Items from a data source
+++++

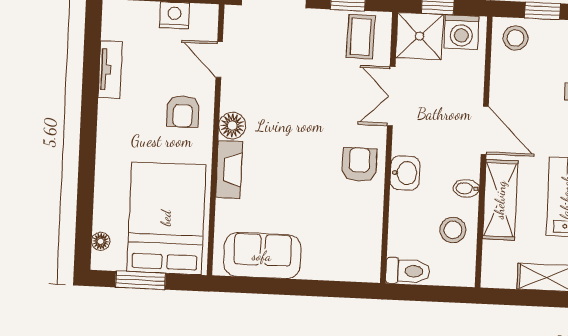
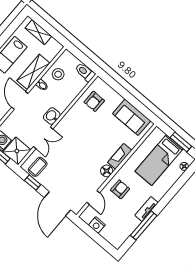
tv unit: (110, 70) -> (147, 209), moved
window: (91, 80) -> (144, 225), added
armchair: (359, 165) -> (94, 101), moved
washbasin: (405, 173) -> (52, 116), moved
bed: (166, 218) -> (159, 160), width x0.67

+++++

Once the pictures are set aside, please output all the data word for word.

> Solution:
tv unit: (110, 70) -> (147, 209), moved
window: (91, 80) -> (144, 225), added
armchair: (359, 165) -> (94, 101), moved
washbasin: (405, 173) -> (52, 116), moved
bed: (166, 218) -> (159, 160), width x0.67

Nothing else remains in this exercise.